• **THE DATA**
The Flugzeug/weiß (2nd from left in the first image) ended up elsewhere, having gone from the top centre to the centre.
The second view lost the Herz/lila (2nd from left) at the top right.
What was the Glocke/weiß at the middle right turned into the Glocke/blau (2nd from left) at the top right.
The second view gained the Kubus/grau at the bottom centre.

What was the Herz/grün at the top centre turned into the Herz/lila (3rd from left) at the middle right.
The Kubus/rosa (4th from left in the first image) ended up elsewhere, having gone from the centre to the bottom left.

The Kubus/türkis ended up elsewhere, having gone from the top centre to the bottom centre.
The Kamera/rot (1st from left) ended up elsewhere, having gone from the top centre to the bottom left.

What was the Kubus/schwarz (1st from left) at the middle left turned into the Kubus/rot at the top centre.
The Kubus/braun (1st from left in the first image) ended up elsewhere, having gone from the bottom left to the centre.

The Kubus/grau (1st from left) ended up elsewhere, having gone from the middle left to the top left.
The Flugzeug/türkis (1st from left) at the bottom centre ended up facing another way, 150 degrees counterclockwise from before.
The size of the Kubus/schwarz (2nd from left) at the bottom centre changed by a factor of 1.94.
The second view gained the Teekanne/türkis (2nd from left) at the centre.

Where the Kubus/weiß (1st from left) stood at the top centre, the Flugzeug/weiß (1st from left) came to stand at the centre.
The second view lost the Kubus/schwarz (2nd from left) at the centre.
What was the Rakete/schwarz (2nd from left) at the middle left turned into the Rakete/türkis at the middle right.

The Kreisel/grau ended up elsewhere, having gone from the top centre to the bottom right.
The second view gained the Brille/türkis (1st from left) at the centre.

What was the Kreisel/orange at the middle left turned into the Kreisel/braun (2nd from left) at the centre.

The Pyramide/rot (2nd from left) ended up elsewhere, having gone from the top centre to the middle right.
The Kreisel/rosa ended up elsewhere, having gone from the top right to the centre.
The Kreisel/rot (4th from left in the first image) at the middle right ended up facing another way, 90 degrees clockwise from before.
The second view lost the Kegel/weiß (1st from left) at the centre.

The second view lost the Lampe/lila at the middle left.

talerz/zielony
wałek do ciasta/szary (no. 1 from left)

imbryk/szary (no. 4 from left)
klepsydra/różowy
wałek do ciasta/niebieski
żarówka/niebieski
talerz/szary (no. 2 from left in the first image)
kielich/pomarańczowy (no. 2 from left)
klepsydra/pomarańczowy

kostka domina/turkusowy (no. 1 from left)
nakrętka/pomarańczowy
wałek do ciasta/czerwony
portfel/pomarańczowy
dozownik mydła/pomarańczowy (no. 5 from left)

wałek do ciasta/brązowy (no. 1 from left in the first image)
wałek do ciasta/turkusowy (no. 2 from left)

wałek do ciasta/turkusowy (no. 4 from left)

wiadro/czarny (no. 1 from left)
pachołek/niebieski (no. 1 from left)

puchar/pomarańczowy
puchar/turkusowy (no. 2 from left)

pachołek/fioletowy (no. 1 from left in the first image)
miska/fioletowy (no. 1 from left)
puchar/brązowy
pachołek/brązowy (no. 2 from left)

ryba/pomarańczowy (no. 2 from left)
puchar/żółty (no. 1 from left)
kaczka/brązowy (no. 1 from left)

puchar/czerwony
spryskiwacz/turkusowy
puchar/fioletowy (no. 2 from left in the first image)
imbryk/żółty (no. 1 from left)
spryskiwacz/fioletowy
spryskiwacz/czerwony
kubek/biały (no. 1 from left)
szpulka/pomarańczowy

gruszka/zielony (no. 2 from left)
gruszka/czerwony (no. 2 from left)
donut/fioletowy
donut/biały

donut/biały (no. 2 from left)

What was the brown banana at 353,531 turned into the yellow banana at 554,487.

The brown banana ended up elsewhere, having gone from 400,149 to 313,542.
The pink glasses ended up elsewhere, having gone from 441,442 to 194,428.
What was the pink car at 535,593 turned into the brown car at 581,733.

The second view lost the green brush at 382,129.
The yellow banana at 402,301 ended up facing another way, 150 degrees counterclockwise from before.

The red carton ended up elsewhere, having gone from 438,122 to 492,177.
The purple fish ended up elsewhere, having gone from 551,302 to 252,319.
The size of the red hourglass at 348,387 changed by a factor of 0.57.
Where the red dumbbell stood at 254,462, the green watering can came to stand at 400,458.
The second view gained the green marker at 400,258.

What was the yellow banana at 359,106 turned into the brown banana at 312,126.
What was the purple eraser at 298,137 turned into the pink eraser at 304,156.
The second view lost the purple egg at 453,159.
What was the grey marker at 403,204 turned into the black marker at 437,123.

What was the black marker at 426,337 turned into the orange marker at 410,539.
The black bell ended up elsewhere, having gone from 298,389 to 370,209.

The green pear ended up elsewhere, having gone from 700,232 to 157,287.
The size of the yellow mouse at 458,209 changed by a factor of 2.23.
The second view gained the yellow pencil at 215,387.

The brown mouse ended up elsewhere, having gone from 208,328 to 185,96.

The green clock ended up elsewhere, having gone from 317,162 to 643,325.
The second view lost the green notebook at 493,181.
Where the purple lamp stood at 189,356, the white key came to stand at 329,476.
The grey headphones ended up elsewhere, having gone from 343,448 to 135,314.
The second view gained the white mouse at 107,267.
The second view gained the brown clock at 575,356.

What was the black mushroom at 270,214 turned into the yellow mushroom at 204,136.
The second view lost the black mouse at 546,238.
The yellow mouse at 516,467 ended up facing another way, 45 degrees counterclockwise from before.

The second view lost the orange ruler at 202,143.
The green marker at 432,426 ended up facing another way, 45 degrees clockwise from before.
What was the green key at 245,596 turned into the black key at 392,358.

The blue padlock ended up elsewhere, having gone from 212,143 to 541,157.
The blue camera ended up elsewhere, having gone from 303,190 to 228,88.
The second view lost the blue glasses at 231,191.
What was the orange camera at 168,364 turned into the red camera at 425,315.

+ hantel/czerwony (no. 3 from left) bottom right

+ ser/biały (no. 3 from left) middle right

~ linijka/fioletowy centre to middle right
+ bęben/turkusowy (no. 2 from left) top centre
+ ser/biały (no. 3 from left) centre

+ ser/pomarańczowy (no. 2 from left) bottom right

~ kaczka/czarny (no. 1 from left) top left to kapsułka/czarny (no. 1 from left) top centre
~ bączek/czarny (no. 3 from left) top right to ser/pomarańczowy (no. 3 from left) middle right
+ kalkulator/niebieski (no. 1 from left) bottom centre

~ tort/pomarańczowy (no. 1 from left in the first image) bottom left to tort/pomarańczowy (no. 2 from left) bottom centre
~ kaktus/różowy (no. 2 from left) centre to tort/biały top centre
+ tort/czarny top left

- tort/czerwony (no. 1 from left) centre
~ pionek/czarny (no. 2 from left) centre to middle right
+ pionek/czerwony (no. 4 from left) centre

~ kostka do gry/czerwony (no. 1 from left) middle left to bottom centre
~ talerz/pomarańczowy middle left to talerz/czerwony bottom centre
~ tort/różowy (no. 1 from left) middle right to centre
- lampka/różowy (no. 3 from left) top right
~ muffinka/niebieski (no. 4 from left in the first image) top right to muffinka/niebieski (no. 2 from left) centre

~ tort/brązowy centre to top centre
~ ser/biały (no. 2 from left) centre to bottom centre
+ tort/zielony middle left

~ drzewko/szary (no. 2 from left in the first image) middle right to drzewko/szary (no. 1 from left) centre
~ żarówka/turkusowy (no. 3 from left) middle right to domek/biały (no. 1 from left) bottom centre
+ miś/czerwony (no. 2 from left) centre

• **WHAT THIS TASK INVOLVES**
Above are the records; from them, give again exactly the lines from the one containing "imbryk/szary (no. 4 from left)" to the one containing "dozownik mydła/pomarańczowy (no. 5 from left)", both lines included, and nothing more.

• **SOLUTION TO THIS PROBLEM**
imbryk/szary (no. 4 from left)
klepsydra/różowy
wałek do ciasta/niebieski
żarówka/niebieski
talerz/szary (no. 2 from left in the first image)
kielich/pomarańczowy (no. 2 from left)
klepsydra/pomarańczowy

kostka domina/turkusowy (no. 1 from left)
nakrętka/pomarańczowy
wałek do ciasta/czerwony
portfel/pomarańczowy
dozownik mydła/pomarańczowy (no. 5 from left)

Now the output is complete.